Answer with the exact lines of the following material from the one containing "green hexagon at" through the one containing "pink ellipse at", both end lines included.

PROVIDED INFORMATION.
════════════════

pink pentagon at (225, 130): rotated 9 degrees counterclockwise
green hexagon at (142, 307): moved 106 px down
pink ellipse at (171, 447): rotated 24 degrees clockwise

════════════════

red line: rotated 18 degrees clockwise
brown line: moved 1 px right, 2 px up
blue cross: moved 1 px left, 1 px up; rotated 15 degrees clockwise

════════════════

OUTPUT FOR THIS TASK.
green hexagon at (142, 307): moved 106 px down
pink ellipse at (171, 447): rotated 24 degrees clockwise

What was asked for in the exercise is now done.